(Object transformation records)
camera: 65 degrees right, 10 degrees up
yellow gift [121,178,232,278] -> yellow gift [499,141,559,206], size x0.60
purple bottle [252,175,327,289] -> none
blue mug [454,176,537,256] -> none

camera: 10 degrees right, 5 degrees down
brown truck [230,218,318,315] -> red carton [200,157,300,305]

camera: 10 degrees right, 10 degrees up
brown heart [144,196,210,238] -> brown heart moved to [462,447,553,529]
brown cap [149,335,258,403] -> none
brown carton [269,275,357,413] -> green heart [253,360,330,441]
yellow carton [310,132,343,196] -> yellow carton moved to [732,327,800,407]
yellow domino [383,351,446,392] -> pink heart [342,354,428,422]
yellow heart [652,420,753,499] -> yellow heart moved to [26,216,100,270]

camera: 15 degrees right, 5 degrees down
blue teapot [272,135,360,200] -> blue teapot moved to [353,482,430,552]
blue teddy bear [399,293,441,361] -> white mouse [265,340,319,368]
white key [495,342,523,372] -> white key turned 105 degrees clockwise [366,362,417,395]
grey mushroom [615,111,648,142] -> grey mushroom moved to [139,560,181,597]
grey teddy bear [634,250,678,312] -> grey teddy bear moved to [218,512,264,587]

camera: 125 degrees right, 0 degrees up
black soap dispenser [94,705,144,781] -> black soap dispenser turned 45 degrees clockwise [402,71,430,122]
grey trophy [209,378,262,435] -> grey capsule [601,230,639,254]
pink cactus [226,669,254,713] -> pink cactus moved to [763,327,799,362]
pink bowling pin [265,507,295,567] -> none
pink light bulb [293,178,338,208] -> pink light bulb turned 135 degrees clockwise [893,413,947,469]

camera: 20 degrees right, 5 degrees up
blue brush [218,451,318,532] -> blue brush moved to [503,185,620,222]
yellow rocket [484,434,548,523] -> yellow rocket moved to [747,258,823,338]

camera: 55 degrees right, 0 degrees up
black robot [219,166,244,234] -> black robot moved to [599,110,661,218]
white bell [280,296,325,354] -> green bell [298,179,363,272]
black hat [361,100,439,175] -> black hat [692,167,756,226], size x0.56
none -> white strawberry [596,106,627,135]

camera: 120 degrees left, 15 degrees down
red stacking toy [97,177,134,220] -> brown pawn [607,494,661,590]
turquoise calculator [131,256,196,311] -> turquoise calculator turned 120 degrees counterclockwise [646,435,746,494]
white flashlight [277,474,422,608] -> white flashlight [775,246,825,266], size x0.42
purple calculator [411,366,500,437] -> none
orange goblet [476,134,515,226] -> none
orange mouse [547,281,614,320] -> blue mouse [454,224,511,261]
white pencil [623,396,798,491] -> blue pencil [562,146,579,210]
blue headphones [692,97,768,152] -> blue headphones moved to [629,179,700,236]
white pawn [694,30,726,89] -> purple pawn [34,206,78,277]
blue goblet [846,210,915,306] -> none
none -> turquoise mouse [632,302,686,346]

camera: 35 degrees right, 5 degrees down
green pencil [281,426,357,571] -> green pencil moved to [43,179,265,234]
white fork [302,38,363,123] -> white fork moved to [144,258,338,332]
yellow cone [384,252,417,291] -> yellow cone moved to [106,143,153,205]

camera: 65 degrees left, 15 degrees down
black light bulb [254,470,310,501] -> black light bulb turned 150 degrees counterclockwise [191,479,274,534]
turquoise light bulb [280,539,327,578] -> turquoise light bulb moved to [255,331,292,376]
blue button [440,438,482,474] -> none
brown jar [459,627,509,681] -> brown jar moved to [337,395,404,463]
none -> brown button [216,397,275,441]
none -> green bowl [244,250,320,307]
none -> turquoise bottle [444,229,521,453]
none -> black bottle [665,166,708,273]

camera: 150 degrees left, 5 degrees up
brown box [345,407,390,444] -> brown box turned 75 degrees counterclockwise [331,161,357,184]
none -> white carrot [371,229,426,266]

Exercise aim: Your job is to give the data above again exactly, in full.

Solution to this problem:
camera: 65 degrees right, 10 degrees up
yellow gift [121,178,232,278] -> yellow gift [499,141,559,206], size x0.60
purple bottle [252,175,327,289] -> none
blue mug [454,176,537,256] -> none

camera: 10 degrees right, 5 degrees down
brown truck [230,218,318,315] -> red carton [200,157,300,305]

camera: 10 degrees right, 10 degrees up
brown heart [144,196,210,238] -> brown heart moved to [462,447,553,529]
brown cap [149,335,258,403] -> none
brown carton [269,275,357,413] -> green heart [253,360,330,441]
yellow carton [310,132,343,196] -> yellow carton moved to [732,327,800,407]
yellow domino [383,351,446,392] -> pink heart [342,354,428,422]
yellow heart [652,420,753,499] -> yellow heart moved to [26,216,100,270]

camera: 15 degrees right, 5 degrees down
blue teapot [272,135,360,200] -> blue teapot moved to [353,482,430,552]
blue teddy bear [399,293,441,361] -> white mouse [265,340,319,368]
white key [495,342,523,372] -> white key turned 105 degrees clockwise [366,362,417,395]
grey mushroom [615,111,648,142] -> grey mushroom moved to [139,560,181,597]
grey teddy bear [634,250,678,312] -> grey teddy bear moved to [218,512,264,587]

camera: 125 degrees right, 0 degrees up
black soap dispenser [94,705,144,781] -> black soap dispenser turned 45 degrees clockwise [402,71,430,122]
grey trophy [209,378,262,435] -> grey capsule [601,230,639,254]
pink cactus [226,669,254,713] -> pink cactus moved to [763,327,799,362]
pink bowling pin [265,507,295,567] -> none
pink light bulb [293,178,338,208] -> pink light bulb turned 135 degrees clockwise [893,413,947,469]

camera: 20 degrees right, 5 degrees up
blue brush [218,451,318,532] -> blue brush moved to [503,185,620,222]
yellow rocket [484,434,548,523] -> yellow rocket moved to [747,258,823,338]

camera: 55 degrees right, 0 degrees up
black robot [219,166,244,234] -> black robot moved to [599,110,661,218]
white bell [280,296,325,354] -> green bell [298,179,363,272]
black hat [361,100,439,175] -> black hat [692,167,756,226], size x0.56
none -> white strawberry [596,106,627,135]

camera: 120 degrees left, 15 degrees down
red stacking toy [97,177,134,220] -> brown pawn [607,494,661,590]
turquoise calculator [131,256,196,311] -> turquoise calculator turned 120 degrees counterclockwise [646,435,746,494]
white flashlight [277,474,422,608] -> white flashlight [775,246,825,266], size x0.42
purple calculator [411,366,500,437] -> none
orange goblet [476,134,515,226] -> none
orange mouse [547,281,614,320] -> blue mouse [454,224,511,261]
white pencil [623,396,798,491] -> blue pencil [562,146,579,210]
blue headphones [692,97,768,152] -> blue headphones moved to [629,179,700,236]
white pawn [694,30,726,89] -> purple pawn [34,206,78,277]
blue goblet [846,210,915,306] -> none
none -> turquoise mouse [632,302,686,346]

camera: 35 degrees right, 5 degrees down
green pencil [281,426,357,571] -> green pencil moved to [43,179,265,234]
white fork [302,38,363,123] -> white fork moved to [144,258,338,332]
yellow cone [384,252,417,291] -> yellow cone moved to [106,143,153,205]

camera: 65 degrees left, 15 degrees down
black light bulb [254,470,310,501] -> black light bulb turned 150 degrees counterclockwise [191,479,274,534]
turquoise light bulb [280,539,327,578] -> turquoise light bulb moved to [255,331,292,376]
blue button [440,438,482,474] -> none
brown jar [459,627,509,681] -> brown jar moved to [337,395,404,463]
none -> brown button [216,397,275,441]
none -> green bowl [244,250,320,307]
none -> turquoise bottle [444,229,521,453]
none -> black bottle [665,166,708,273]

camera: 150 degrees left, 5 degrees up
brown box [345,407,390,444] -> brown box turned 75 degrees counterclockwise [331,161,357,184]
none -> white carrot [371,229,426,266]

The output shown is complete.